Start of Excerpted records

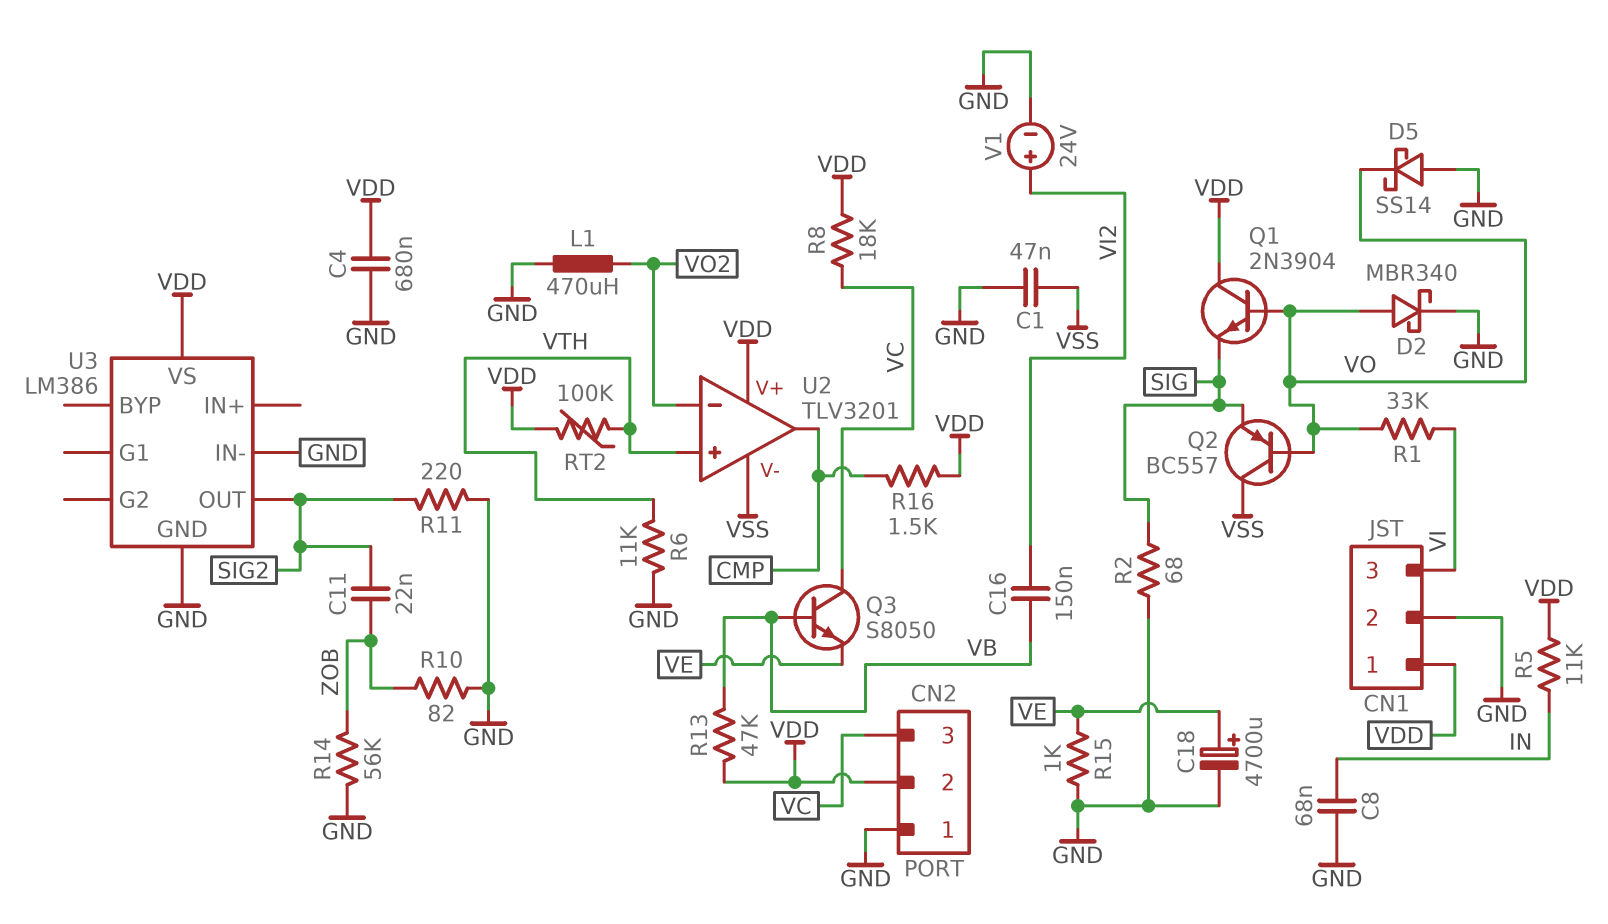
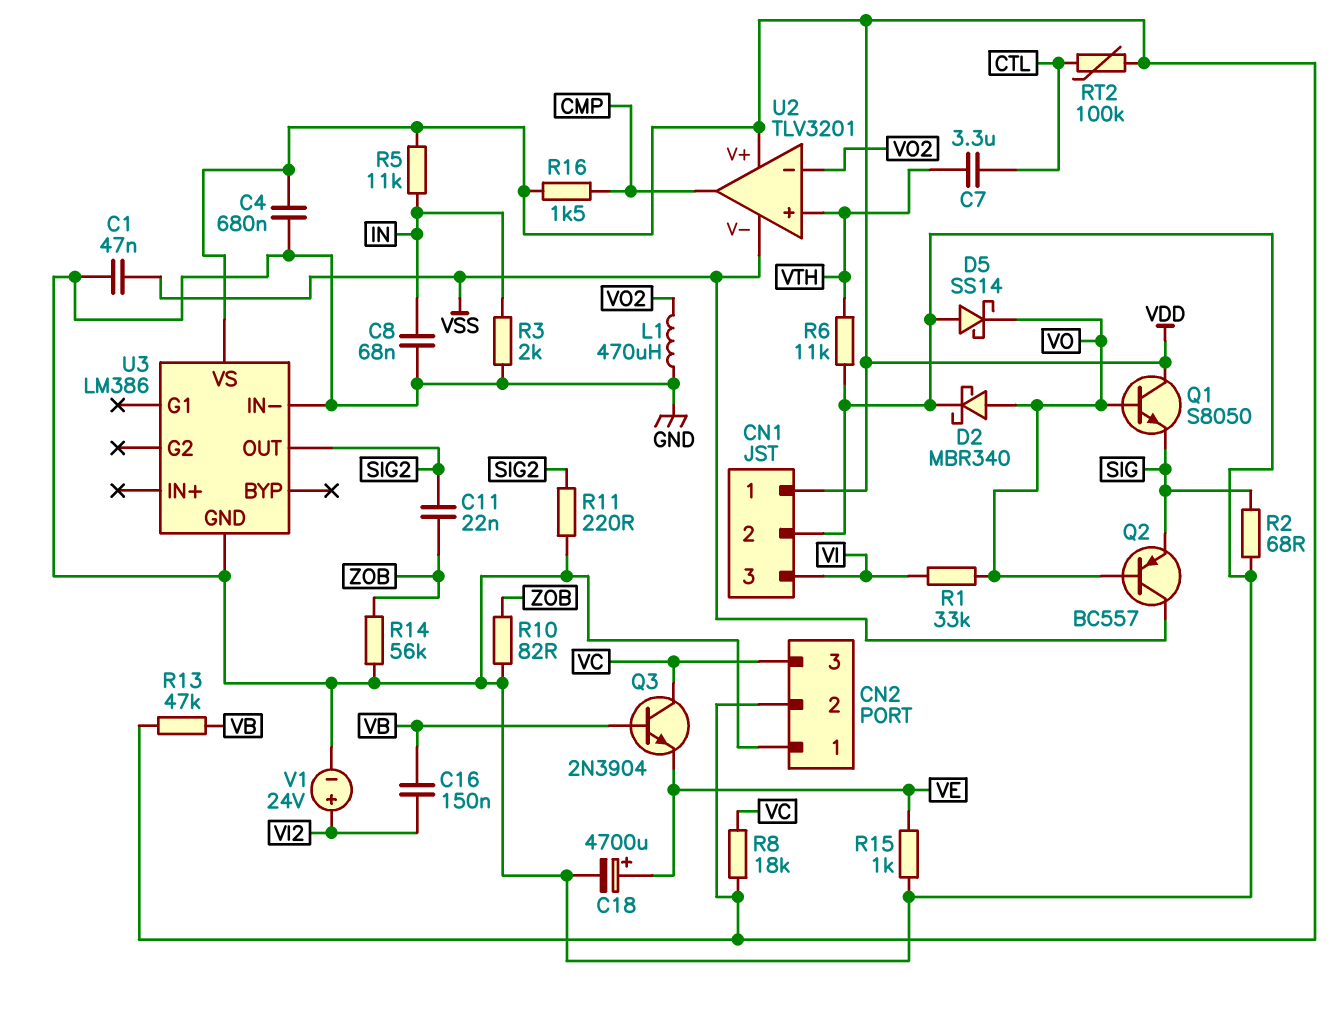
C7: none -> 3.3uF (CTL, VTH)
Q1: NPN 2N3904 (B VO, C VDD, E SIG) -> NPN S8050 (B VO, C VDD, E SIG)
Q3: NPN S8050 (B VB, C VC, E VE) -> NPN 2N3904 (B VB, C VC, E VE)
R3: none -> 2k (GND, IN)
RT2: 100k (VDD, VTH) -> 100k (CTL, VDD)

End of Excerpted records

[Exercise]
The records above must be returned exactly, with each picture omitted.

[Response to the task]
C7: none -> 3.3uF (CTL, VTH)
Q1: NPN 2N3904 (B VO, C VDD, E SIG) -> NPN S8050 (B VO, C VDD, E SIG)
Q3: NPN S8050 (B VB, C VC, E VE) -> NPN 2N3904 (B VB, C VC, E VE)
R3: none -> 2k (GND, IN)
RT2: 100k (VDD, VTH) -> 100k (CTL, VDD)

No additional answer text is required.